Items from a data source
_ _ _ _ _

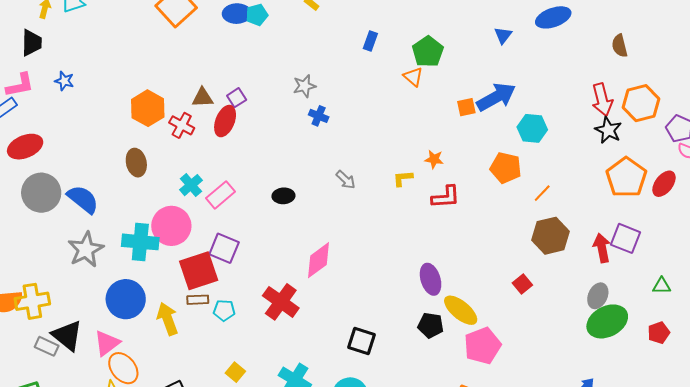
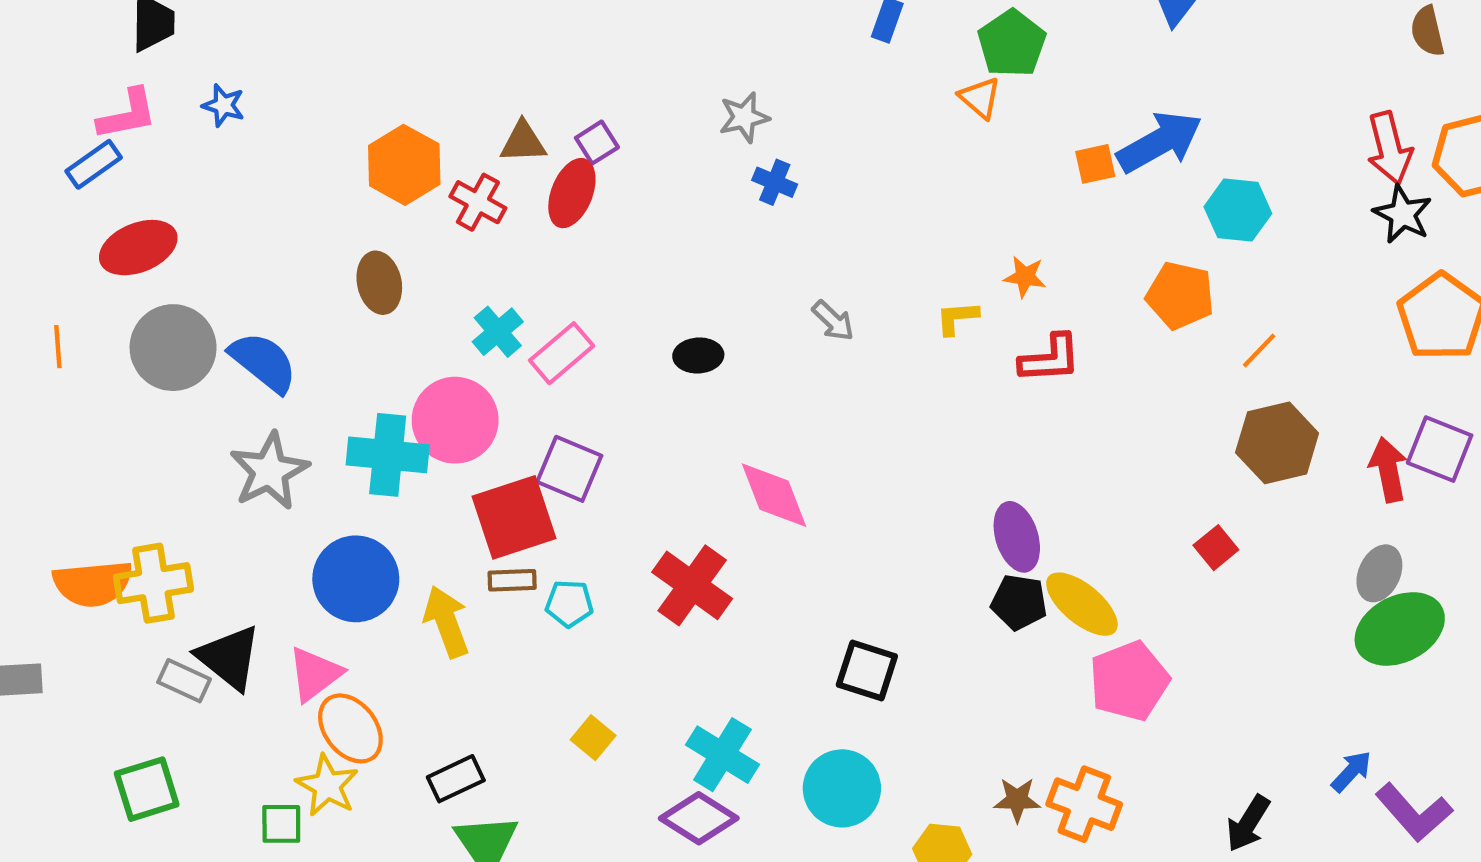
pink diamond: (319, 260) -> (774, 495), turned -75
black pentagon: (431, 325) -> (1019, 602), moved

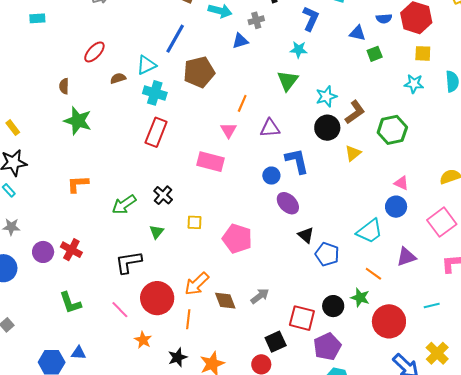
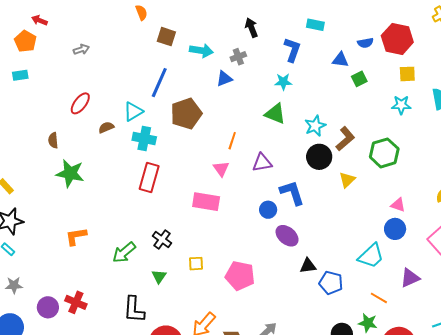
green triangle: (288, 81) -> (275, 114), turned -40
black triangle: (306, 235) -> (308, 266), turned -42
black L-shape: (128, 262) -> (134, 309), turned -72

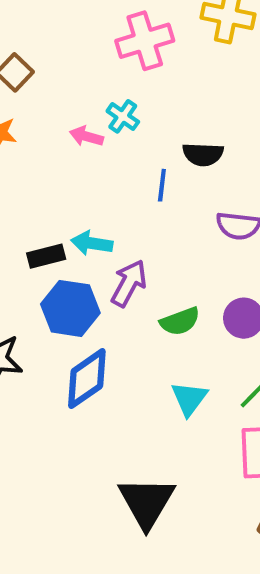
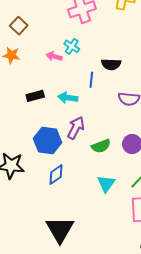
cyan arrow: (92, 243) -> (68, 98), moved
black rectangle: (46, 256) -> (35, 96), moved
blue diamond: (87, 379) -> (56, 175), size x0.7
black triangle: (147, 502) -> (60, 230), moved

_ _ _ _ _

**Task details:** Search the data above for "diamond" and copy every line where it turns up.

**Result for this task:**
pink diamond: (319, 260) -> (774, 495), turned -75
blue diamond: (87, 379) -> (56, 175), size x0.7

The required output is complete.